(Spatial object tracking data)

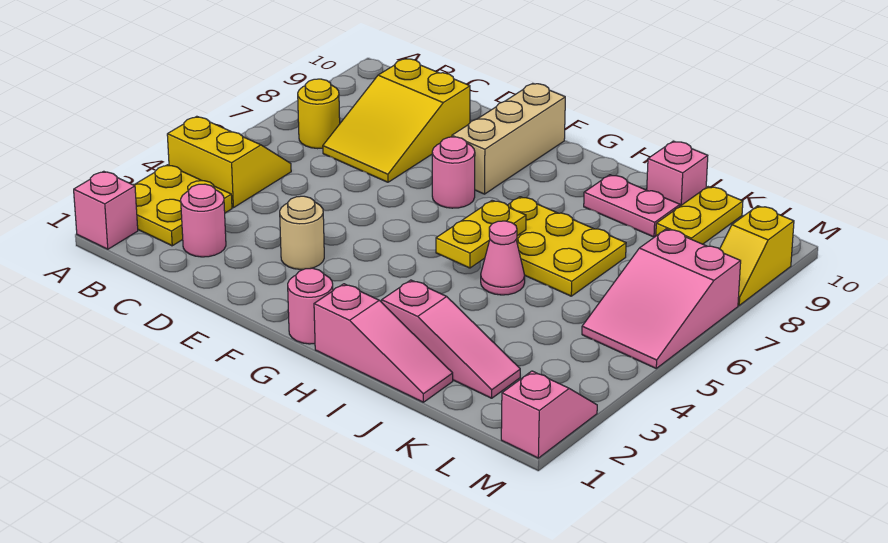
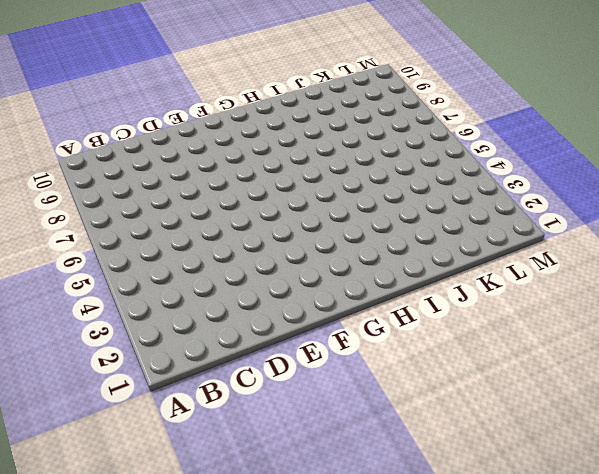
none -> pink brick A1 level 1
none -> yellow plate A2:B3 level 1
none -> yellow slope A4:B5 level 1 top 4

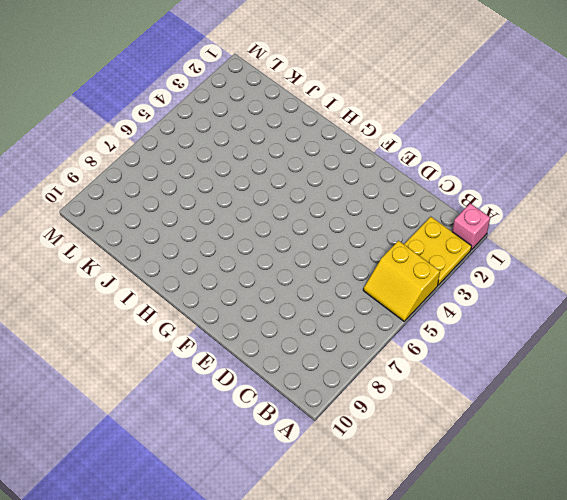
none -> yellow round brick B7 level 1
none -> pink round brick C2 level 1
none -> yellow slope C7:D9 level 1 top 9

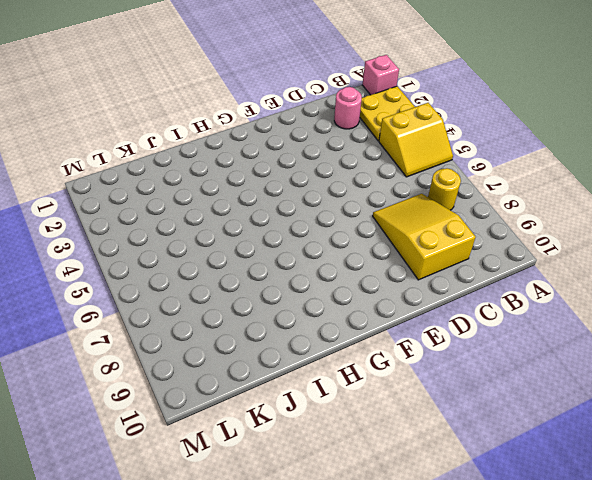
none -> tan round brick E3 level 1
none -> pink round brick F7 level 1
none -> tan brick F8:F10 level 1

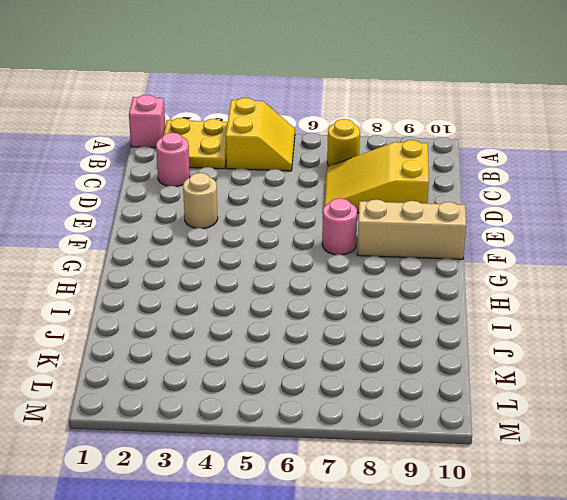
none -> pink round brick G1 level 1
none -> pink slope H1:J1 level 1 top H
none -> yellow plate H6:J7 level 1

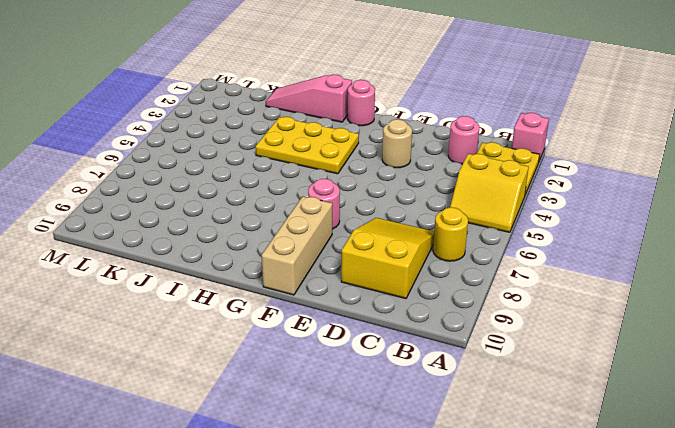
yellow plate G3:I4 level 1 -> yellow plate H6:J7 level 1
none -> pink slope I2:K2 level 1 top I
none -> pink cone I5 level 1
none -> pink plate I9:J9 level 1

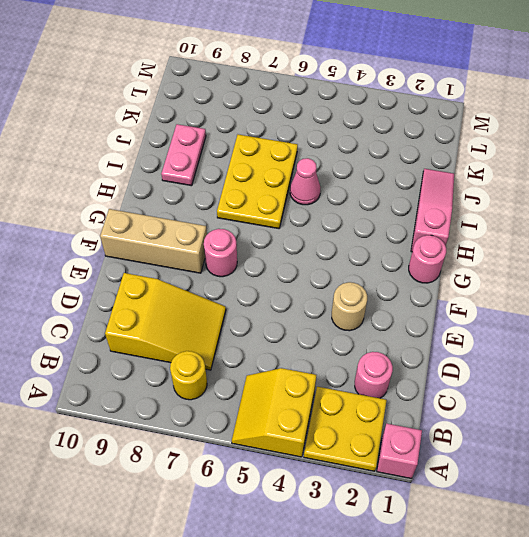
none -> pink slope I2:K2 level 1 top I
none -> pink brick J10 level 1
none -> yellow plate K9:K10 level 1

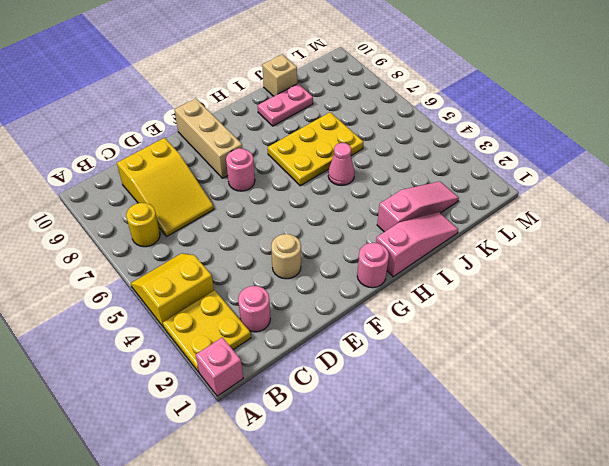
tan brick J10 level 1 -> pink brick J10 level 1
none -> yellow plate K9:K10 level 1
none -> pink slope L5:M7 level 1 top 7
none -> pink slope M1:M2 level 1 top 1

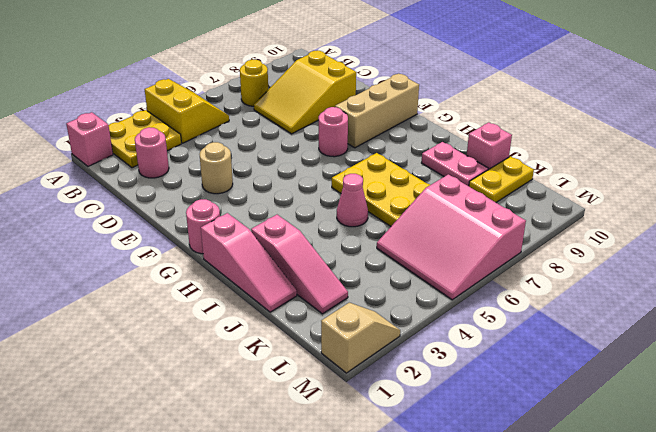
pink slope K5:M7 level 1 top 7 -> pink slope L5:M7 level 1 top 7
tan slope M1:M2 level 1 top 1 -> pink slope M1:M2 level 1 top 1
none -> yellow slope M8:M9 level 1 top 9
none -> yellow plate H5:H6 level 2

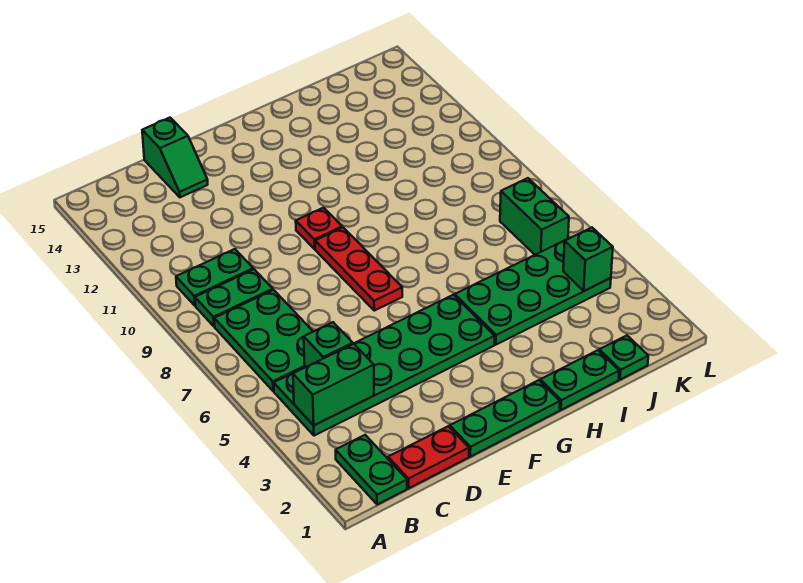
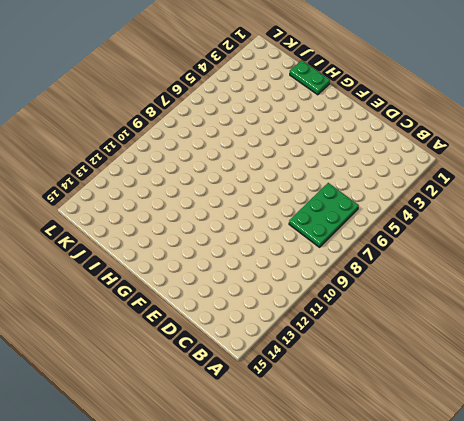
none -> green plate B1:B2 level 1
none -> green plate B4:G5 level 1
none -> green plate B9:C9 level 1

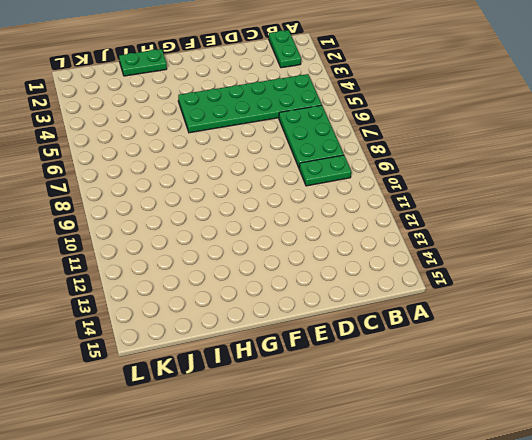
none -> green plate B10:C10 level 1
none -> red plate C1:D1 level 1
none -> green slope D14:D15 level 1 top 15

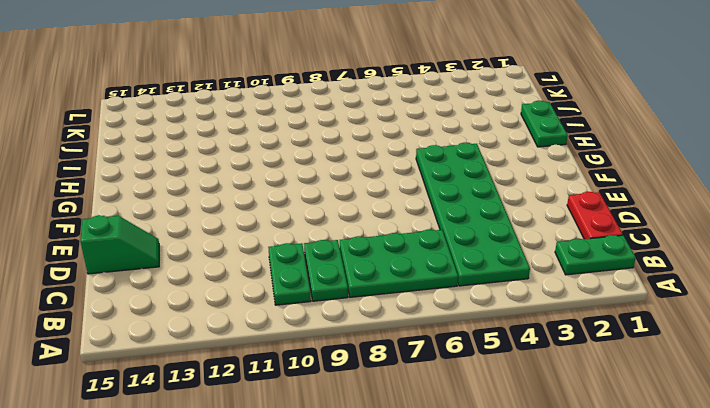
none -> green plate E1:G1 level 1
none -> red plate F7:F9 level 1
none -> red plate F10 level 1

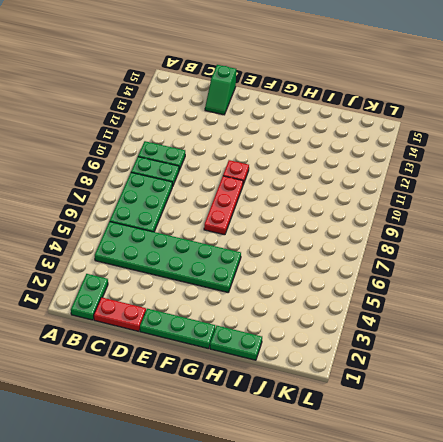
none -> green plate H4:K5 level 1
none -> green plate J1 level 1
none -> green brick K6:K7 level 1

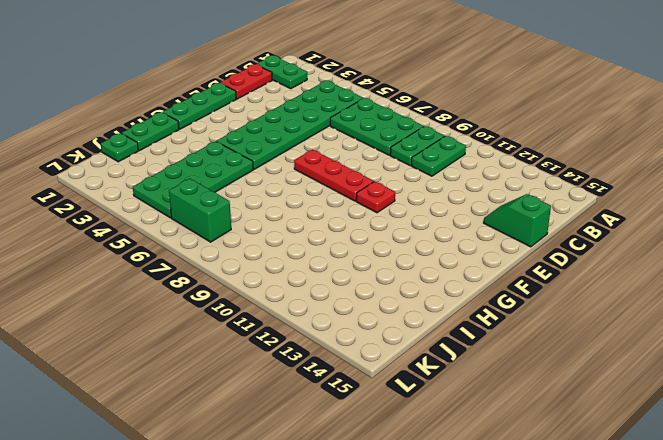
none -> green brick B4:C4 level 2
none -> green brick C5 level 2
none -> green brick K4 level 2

§ **WHAT THE TASK REQUIRES**: Print, exactly and only, the lines running from the line with "tan brick J10" through the last line of the data, including both. Skip any picture.

§ **YOUR SOLUTION**:
tan brick J10 level 1 -> pink brick J10 level 1
none -> yellow plate K9:K10 level 1
none -> pink slope L5:M7 level 1 top 7
none -> pink slope M1:M2 level 1 top 1

pink slope K5:M7 level 1 top 7 -> pink slope L5:M7 level 1 top 7
tan slope M1:M2 level 1 top 1 -> pink slope M1:M2 level 1 top 1
none -> yellow slope M8:M9 level 1 top 9
none -> yellow plate H5:H6 level 2

none -> green plate B1:B2 level 1
none -> green plate B4:G5 level 1
none -> green plate B9:C9 level 1

none -> green plate B10:C10 level 1
none -> red plate C1:D1 level 1
none -> green slope D14:D15 level 1 top 15

none -> green plate E1:G1 level 1
none -> red plate F7:F9 level 1
none -> red plate F10 level 1

none -> green plate H4:K5 level 1
none -> green plate J1 level 1
none -> green brick K6:K7 level 1

none -> green brick B4:C4 level 2
none -> green brick C5 level 2
none -> green brick K4 level 2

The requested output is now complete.